Work task :: Nothing but the lines below from the one holding "R2: 560k (+9V, VB) -> 560k (+9V, VI)" up to and including the one holding "R3: 5.6k (GND, VB) -> 5.6k (CTL, VB)" should be copied, exactly and without pictures.

╭─ Material to process

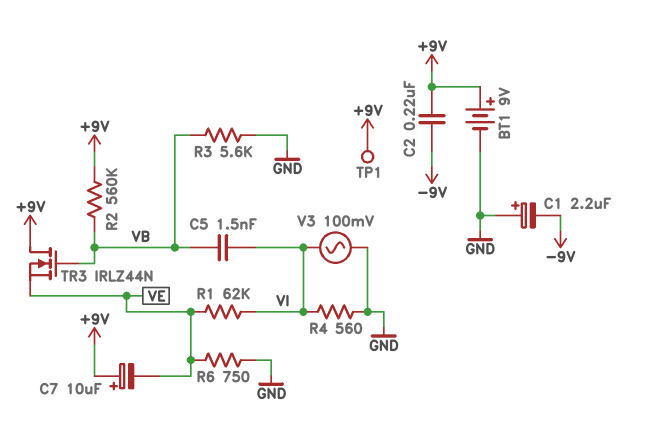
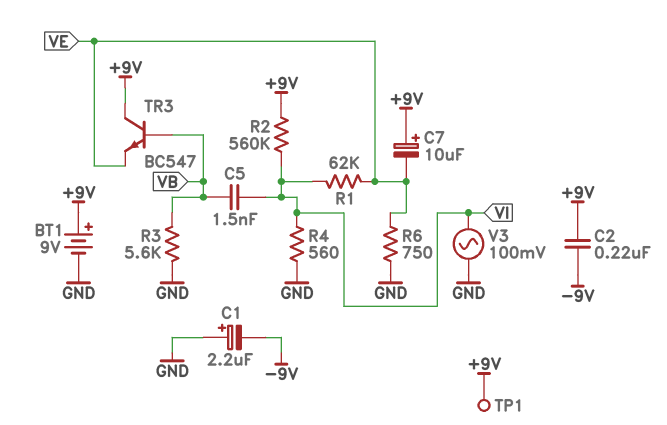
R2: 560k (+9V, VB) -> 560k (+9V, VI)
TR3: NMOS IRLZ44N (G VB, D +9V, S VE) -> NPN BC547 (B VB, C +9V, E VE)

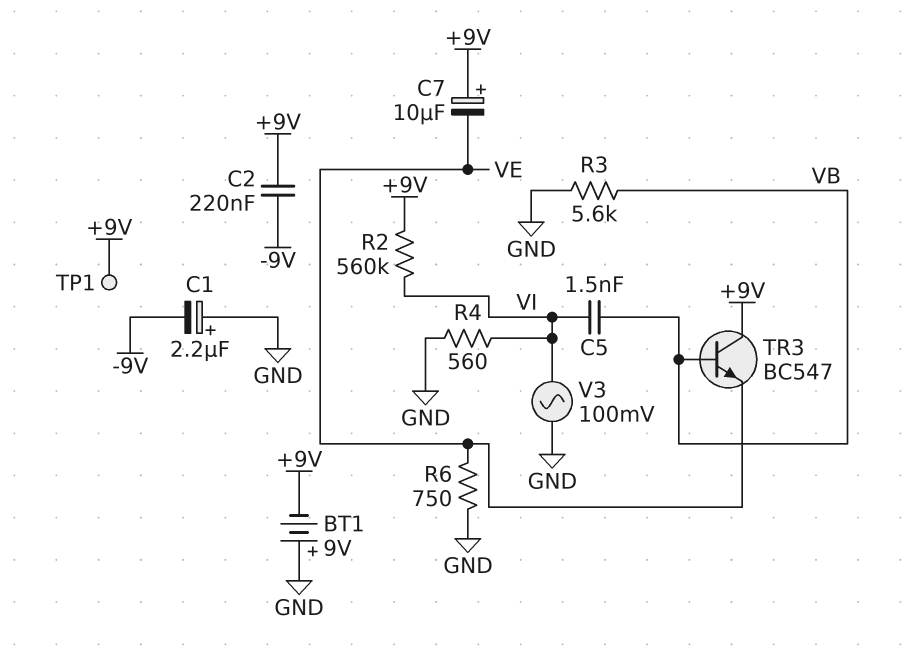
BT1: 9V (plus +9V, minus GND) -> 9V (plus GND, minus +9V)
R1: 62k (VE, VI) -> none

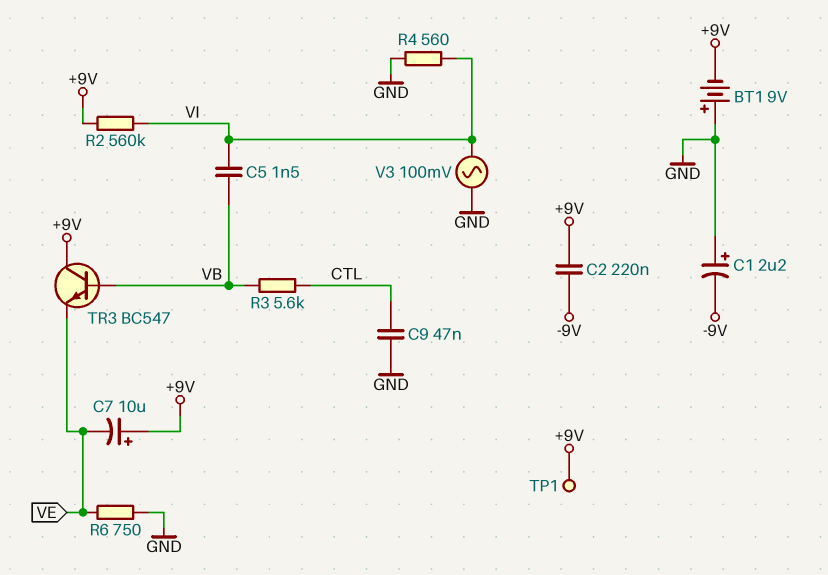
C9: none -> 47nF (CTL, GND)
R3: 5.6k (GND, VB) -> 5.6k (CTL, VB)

╰─
╭─ Material to process

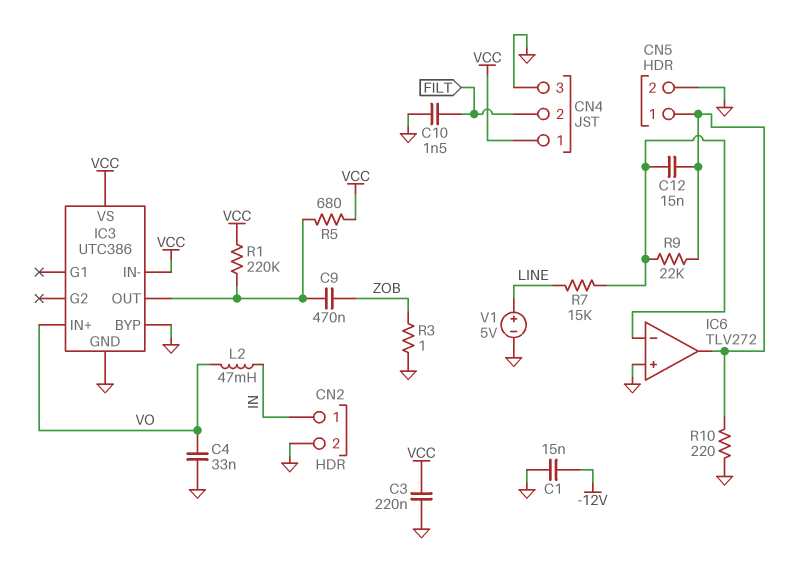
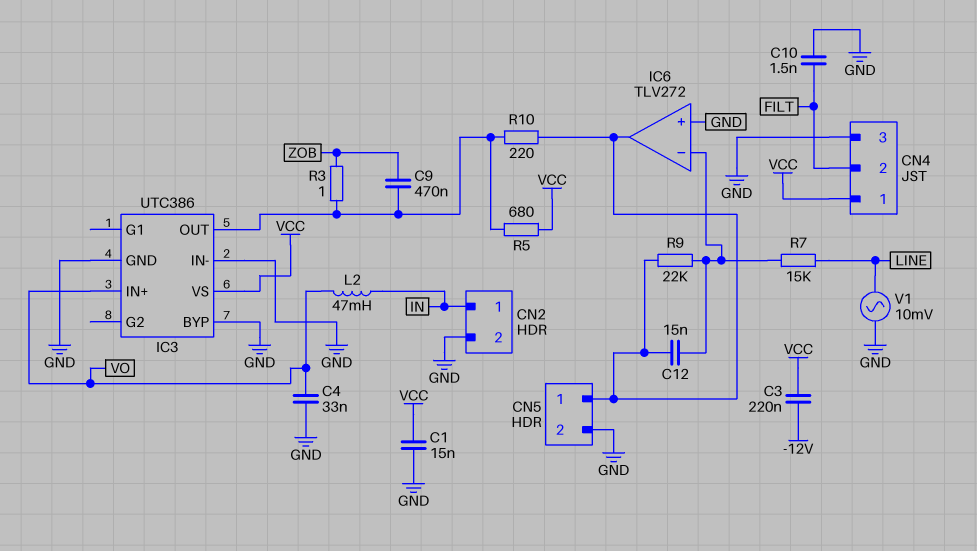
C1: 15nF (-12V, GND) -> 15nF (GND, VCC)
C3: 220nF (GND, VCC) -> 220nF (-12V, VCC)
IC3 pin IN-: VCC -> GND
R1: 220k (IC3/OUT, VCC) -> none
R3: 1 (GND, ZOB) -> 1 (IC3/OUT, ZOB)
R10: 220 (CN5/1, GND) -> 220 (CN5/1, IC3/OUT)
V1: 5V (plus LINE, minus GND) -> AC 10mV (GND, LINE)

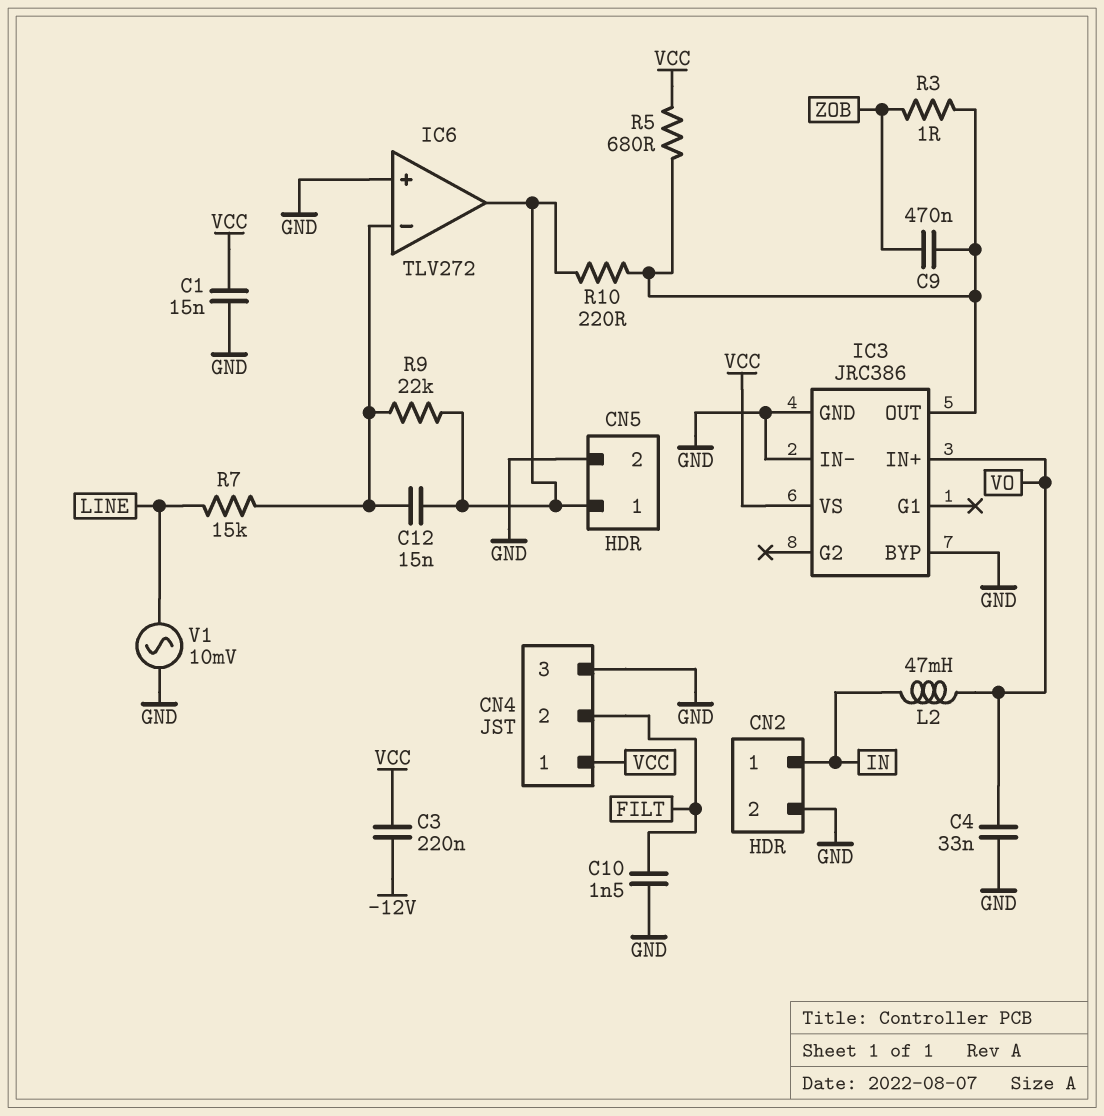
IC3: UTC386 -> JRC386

╰─

Task response ::
R2: 560k (+9V, VB) -> 560k (+9V, VI)
TR3: NMOS IRLZ44N (G VB, D +9V, S VE) -> NPN BC547 (B VB, C +9V, E VE)

BT1: 9V (plus +9V, minus GND) -> 9V (plus GND, minus +9V)
R1: 62k (VE, VI) -> none

C9: none -> 47nF (CTL, GND)
R3: 5.6k (GND, VB) -> 5.6k (CTL, VB)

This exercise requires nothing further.